EXERCISE OBJECTIVE
Within the material below, locate the line with "KEYS2 pin K3: GP15 -> GP12" and the line with "IMU pin INT: A4 -> 6", then return those two lines and all lines between them, exactly as written.
START THE INPUT
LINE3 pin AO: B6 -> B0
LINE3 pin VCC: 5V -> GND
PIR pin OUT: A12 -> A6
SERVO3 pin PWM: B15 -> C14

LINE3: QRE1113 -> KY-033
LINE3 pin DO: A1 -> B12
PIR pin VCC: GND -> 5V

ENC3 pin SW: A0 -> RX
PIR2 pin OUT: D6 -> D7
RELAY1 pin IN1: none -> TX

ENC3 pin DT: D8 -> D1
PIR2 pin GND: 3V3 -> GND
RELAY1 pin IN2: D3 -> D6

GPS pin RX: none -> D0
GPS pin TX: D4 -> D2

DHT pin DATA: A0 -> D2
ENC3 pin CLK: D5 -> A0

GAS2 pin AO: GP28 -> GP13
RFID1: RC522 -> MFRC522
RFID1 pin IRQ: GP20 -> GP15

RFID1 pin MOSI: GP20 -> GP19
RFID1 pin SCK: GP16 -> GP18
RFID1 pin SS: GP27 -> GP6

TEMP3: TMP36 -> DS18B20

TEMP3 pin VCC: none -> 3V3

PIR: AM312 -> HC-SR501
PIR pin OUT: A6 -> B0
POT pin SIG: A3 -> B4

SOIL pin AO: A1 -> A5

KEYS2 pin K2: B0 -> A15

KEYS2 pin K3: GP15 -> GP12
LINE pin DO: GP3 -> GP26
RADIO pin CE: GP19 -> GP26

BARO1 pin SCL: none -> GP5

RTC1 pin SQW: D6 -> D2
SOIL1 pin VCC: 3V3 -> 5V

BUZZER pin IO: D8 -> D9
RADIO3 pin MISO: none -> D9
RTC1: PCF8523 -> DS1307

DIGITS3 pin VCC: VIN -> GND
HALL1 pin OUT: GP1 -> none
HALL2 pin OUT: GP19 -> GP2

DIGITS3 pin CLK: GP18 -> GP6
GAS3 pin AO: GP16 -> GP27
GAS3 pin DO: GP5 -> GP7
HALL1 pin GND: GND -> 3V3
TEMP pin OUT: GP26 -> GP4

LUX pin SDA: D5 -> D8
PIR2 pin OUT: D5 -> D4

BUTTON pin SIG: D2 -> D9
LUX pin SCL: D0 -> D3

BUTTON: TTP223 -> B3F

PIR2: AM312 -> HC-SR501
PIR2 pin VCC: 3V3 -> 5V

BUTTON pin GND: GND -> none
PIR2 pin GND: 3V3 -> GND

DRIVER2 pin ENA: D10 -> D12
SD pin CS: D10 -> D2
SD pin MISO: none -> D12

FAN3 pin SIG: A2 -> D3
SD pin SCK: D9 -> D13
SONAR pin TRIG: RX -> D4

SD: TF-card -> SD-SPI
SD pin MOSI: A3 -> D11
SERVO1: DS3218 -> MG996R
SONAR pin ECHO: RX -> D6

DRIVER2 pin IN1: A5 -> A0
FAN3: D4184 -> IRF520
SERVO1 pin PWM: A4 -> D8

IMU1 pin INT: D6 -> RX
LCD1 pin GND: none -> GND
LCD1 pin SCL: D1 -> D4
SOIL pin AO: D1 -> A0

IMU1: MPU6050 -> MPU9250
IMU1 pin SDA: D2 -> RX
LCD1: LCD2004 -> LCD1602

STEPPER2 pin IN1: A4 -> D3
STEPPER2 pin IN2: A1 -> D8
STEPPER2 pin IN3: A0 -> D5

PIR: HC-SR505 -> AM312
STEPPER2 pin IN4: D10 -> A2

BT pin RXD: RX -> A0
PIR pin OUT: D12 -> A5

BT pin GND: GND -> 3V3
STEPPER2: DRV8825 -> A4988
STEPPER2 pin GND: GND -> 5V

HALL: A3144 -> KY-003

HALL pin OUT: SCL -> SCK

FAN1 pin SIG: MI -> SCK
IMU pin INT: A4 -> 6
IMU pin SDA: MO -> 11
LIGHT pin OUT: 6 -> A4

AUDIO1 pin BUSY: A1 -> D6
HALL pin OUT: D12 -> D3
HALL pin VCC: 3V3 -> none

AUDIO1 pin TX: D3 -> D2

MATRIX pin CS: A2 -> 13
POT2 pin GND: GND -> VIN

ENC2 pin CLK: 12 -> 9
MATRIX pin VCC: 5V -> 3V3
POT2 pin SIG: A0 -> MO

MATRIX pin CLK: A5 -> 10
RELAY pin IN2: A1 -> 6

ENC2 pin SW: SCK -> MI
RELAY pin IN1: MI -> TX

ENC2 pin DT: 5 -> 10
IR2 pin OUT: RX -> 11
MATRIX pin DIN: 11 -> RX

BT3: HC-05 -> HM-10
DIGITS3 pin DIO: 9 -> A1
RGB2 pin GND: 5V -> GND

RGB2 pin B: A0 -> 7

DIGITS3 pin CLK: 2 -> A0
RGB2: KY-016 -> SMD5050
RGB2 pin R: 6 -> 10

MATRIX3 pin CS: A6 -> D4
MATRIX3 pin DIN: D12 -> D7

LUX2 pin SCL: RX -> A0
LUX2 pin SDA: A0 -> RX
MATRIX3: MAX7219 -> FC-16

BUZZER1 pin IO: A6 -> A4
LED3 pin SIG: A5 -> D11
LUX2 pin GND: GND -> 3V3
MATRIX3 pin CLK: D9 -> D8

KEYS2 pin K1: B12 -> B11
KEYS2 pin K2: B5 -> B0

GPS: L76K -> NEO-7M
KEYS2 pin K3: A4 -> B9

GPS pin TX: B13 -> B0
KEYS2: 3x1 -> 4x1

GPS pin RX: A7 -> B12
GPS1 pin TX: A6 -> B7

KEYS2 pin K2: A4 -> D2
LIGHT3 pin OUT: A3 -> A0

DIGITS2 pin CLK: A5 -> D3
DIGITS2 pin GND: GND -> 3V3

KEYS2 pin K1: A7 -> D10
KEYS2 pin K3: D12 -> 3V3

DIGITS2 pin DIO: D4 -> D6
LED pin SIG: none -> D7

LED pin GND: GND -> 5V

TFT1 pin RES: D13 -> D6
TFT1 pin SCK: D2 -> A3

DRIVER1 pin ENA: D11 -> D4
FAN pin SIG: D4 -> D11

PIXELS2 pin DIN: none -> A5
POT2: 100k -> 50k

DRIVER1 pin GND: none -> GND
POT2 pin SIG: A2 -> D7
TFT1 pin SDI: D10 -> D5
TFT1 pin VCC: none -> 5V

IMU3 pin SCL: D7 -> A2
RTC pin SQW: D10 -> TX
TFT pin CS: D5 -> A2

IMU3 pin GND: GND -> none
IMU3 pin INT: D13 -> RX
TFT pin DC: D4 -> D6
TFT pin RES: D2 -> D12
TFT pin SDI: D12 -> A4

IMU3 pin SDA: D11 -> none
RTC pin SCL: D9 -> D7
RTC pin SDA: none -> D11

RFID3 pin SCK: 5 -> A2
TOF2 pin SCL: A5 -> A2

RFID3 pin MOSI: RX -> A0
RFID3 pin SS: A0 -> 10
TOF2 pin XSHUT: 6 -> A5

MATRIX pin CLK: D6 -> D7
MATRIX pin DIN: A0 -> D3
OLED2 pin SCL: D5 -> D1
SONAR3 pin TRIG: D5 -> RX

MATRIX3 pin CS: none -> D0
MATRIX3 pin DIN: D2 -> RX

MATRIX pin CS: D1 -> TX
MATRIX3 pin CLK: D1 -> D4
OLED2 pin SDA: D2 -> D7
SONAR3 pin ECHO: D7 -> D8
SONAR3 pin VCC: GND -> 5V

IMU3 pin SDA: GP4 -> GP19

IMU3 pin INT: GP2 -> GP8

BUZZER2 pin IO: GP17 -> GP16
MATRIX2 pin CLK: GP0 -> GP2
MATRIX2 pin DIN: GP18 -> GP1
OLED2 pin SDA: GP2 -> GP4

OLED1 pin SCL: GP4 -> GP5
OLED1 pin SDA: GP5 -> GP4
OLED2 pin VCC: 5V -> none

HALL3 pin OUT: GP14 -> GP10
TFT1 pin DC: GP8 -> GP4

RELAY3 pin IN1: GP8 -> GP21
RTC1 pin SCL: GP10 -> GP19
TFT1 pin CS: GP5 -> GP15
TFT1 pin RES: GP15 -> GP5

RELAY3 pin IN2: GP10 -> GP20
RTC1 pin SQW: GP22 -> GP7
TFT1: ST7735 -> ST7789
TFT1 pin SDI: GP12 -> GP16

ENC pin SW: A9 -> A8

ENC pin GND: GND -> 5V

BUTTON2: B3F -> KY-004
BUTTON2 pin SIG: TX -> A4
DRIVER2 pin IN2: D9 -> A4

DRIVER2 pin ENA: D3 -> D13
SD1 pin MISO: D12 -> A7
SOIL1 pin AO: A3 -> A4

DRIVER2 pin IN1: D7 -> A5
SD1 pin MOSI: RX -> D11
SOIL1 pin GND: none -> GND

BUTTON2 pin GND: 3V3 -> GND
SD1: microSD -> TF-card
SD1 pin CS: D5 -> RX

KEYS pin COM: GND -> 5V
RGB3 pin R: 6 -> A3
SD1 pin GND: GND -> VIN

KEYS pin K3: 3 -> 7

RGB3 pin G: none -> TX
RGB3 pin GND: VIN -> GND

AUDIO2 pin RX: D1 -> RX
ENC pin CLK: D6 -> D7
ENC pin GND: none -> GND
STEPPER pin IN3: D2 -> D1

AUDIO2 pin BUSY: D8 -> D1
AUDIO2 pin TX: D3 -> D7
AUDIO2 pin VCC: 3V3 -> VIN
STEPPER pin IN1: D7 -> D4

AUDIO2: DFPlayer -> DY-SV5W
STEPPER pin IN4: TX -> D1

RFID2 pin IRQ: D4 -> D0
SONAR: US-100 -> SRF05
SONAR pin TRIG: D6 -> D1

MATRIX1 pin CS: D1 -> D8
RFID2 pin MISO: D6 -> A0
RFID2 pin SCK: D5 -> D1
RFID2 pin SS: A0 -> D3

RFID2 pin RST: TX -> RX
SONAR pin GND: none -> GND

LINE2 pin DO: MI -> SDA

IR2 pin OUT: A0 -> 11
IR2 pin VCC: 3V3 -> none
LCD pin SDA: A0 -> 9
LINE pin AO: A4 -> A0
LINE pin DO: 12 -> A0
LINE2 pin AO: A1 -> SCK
END THE INPUT
RESULT BELOW
KEYS2 pin K3: GP15 -> GP12
LINE pin DO: GP3 -> GP26
RADIO pin CE: GP19 -> GP26

BARO1 pin SCL: none -> GP5

RTC1 pin SQW: D6 -> D2
SOIL1 pin VCC: 3V3 -> 5V

BUZZER pin IO: D8 -> D9
RADIO3 pin MISO: none -> D9
RTC1: PCF8523 -> DS1307

DIGITS3 pin VCC: VIN -> GND
HALL1 pin OUT: GP1 -> none
HALL2 pin OUT: GP19 -> GP2

DIGITS3 pin CLK: GP18 -> GP6
GAS3 pin AO: GP16 -> GP27
GAS3 pin DO: GP5 -> GP7
HALL1 pin GND: GND -> 3V3
TEMP pin OUT: GP26 -> GP4

LUX pin SDA: D5 -> D8
PIR2 pin OUT: D5 -> D4

BUTTON pin SIG: D2 -> D9
LUX pin SCL: D0 -> D3

BUTTON: TTP223 -> B3F

PIR2: AM312 -> HC-SR501
PIR2 pin VCC: 3V3 -> 5V

BUTTON pin GND: GND -> none
PIR2 pin GND: 3V3 -> GND

DRIVER2 pin ENA: D10 -> D12
SD pin CS: D10 -> D2
SD pin MISO: none -> D12

FAN3 pin SIG: A2 -> D3
SD pin SCK: D9 -> D13
SONAR pin TRIG: RX -> D4

SD: TF-card -> SD-SPI
SD pin MOSI: A3 -> D11
SERVO1: DS3218 -> MG996R
SONAR pin ECHO: RX -> D6

DRIVER2 pin IN1: A5 -> A0
FAN3: D4184 -> IRF520
SERVO1 pin PWM: A4 -> D8

IMU1 pin INT: D6 -> RX
LCD1 pin GND: none -> GND
LCD1 pin SCL: D1 -> D4
SOIL pin AO: D1 -> A0

IMU1: MPU6050 -> MPU9250
IMU1 pin SDA: D2 -> RX
LCD1: LCD2004 -> LCD1602

STEPPER2 pin IN1: A4 -> D3
STEPPER2 pin IN2: A1 -> D8
STEPPER2 pin IN3: A0 -> D5

PIR: HC-SR505 -> AM312
STEPPER2 pin IN4: D10 -> A2

BT pin RXD: RX -> A0
PIR pin OUT: D12 -> A5

BT pin GND: GND -> 3V3
STEPPER2: DRV8825 -> A4988
STEPPER2 pin GND: GND -> 5V

HALL: A3144 -> KY-003

HALL pin OUT: SCL -> SCK

FAN1 pin SIG: MI -> SCK
IMU pin INT: A4 -> 6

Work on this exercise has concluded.